• **What you will do**: Could the lines from the line bearing "R205: 75k (N002, VCC) -> 3.3k (N002, VCC)" to the end of the records below be copied exactly, with the pictures left out and no other lines added?

(Record extracts)

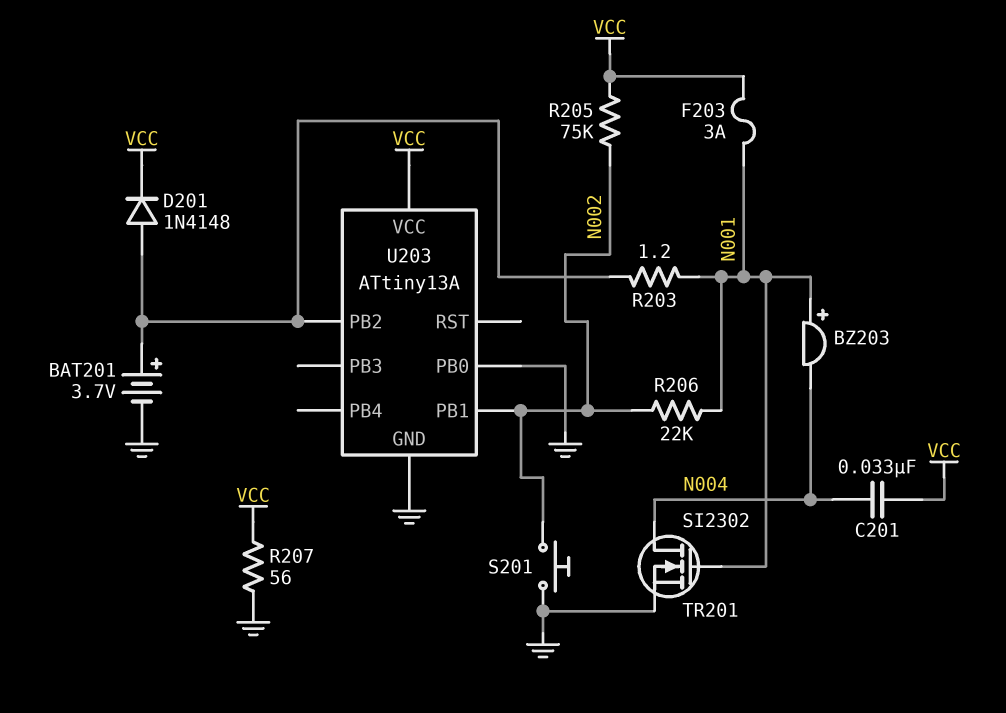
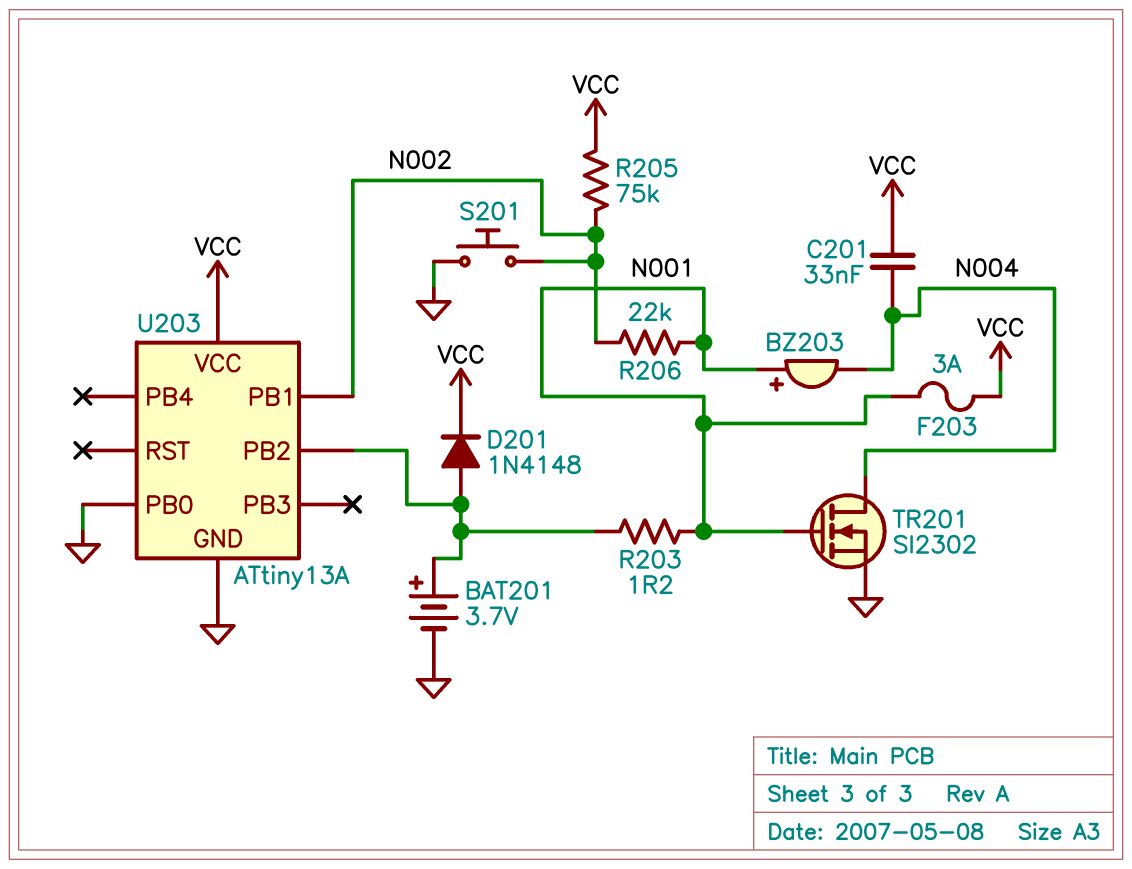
R207: 56 (GND, VCC) -> none

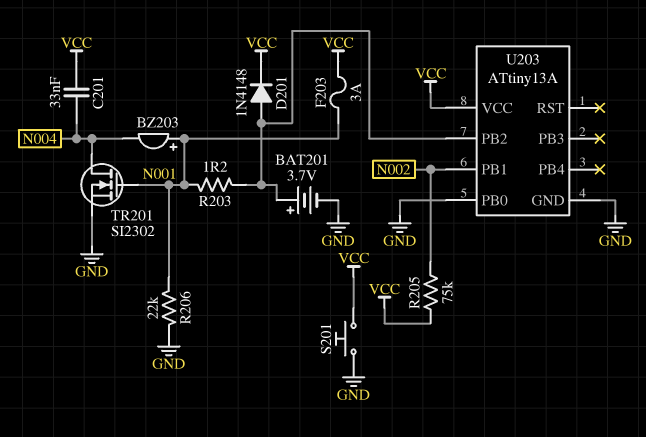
R206: 22k (N001, N002) -> 22k (GND, N001)
S201: button (GND, N002) -> button (GND, VCC)

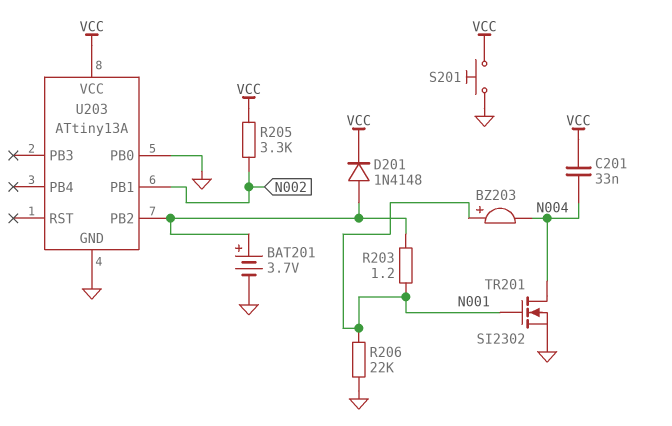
F203: 3A (N001, VCC) -> none
R205: 75k (N002, VCC) -> 3.3k (N002, VCC)

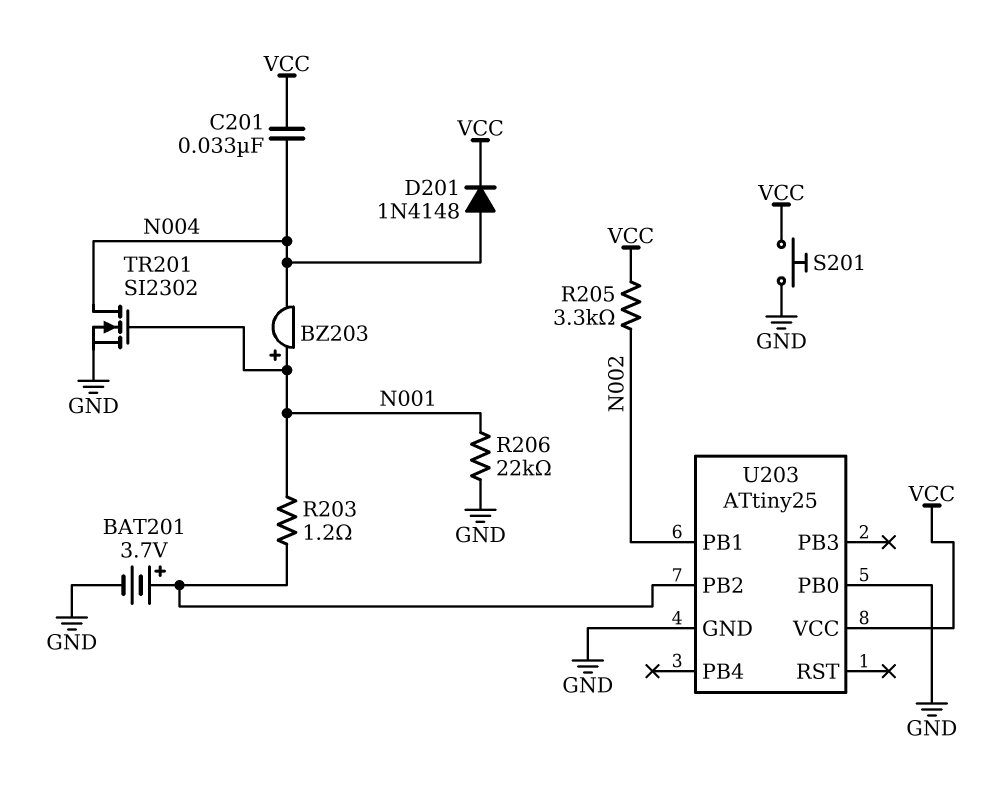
D201: diode 1N4148 (A U203/PB2, K VCC) -> diode 1N4148 (A N004, K VCC)
U203: ATtiny13A -> ATtiny25

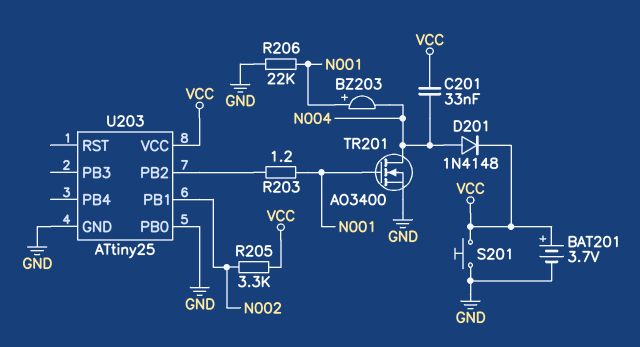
BAT201: 3.7V (plus U203/PB2, minus GND) -> 3.7V (plus VCC, minus GND)
TR201: NMOS SI2302 (G N001, D N004, S GND) -> NMOS AO3400 (G N001, D N004, S GND)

(End Record extracts)

• **Written response**:
R205: 75k (N002, VCC) -> 3.3k (N002, VCC)

D201: diode 1N4148 (A U203/PB2, K VCC) -> diode 1N4148 (A N004, K VCC)
U203: ATtiny13A -> ATtiny25

BAT201: 3.7V (plus U203/PB2, minus GND) -> 3.7V (plus VCC, minus GND)
TR201: NMOS SI2302 (G N001, D N004, S GND) -> NMOS AO3400 (G N001, D N004, S GND)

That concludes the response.